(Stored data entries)
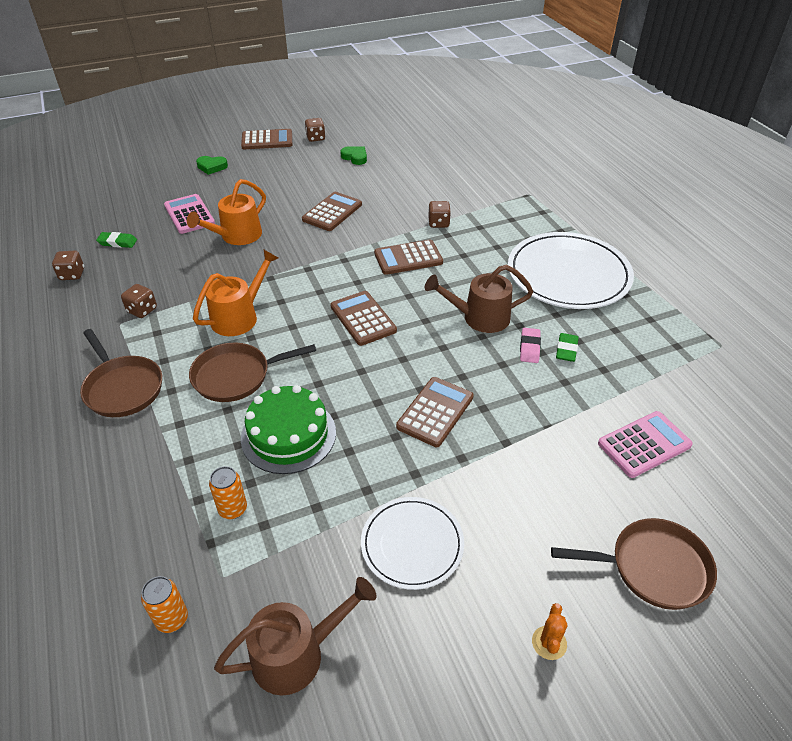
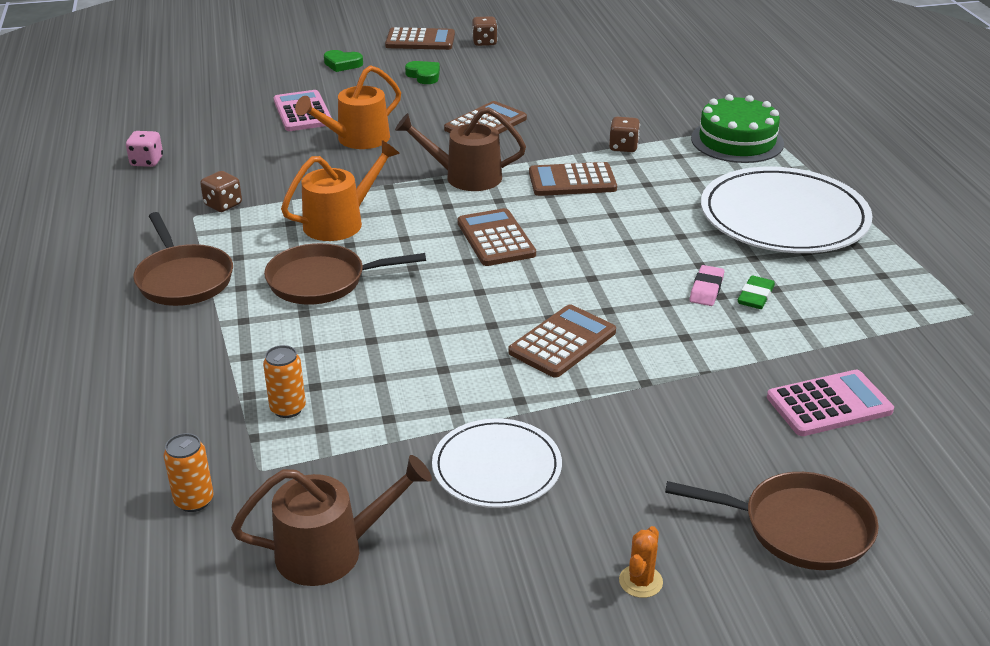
camera: 10 degrees right, 10 degrees down
(72, 274) = (147, 162): brown dice -> pink dice
(117, 242) = (208, 134): green eraser -> none
(288, 435) = (372, 345): green cake -> green cake (737, 141)
(355, 157) = (531, 67): green heart -> green heart (424, 75)
(479, 318) = (649, 252): brown watering can -> brown watering can (465, 177)

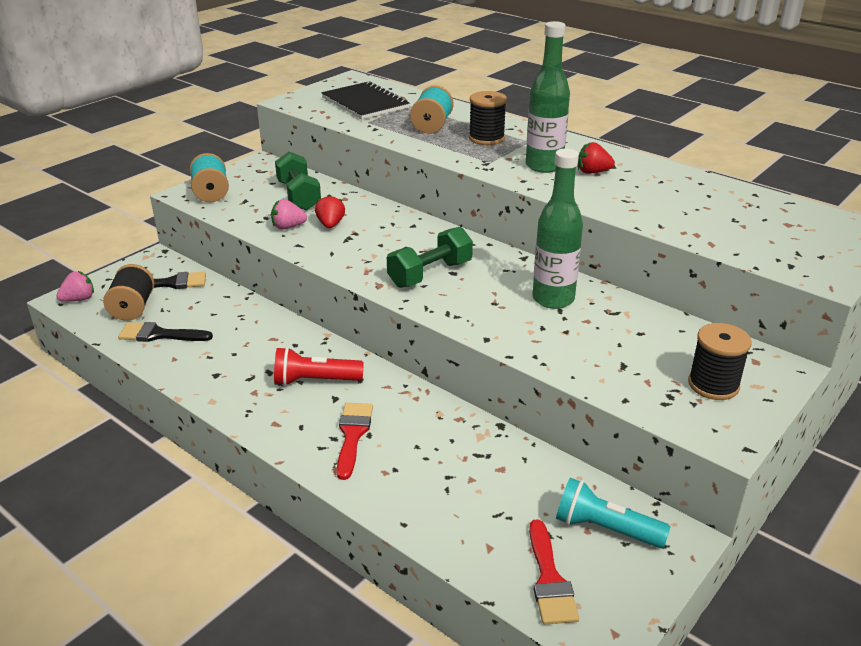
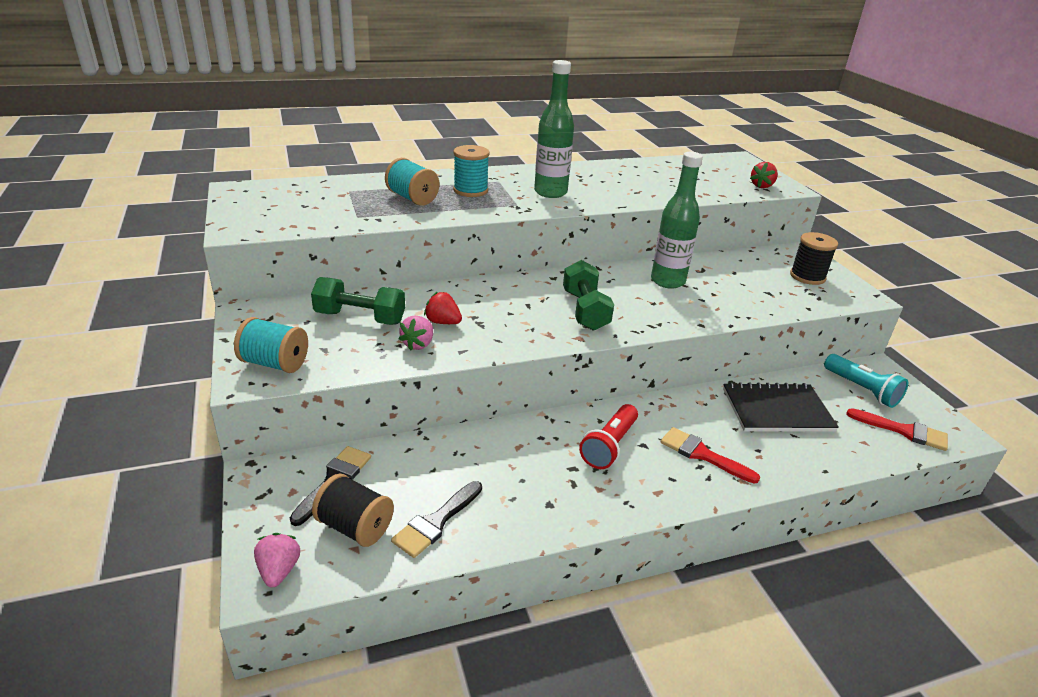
camera: 60 degrees left, 0 degrees up
(365, 103) = (310, 203): black notebook -> black notebook (777, 410)
(486, 138) = (470, 190): black spool -> turquoise spool
(593, 172) = (581, 184): red strawberry -> red strawberry (762, 186)
(605, 529) = (862, 389): turquoise flashlight -> turquoise flashlight turned 90 degrees counterclockwise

● Task brief:
Whenever the word "camera" shows up in a line of the entries, list that line.

● Reply:
camera: 10 degrees right, 10 degrees down
camera: 60 degrees left, 0 degrees up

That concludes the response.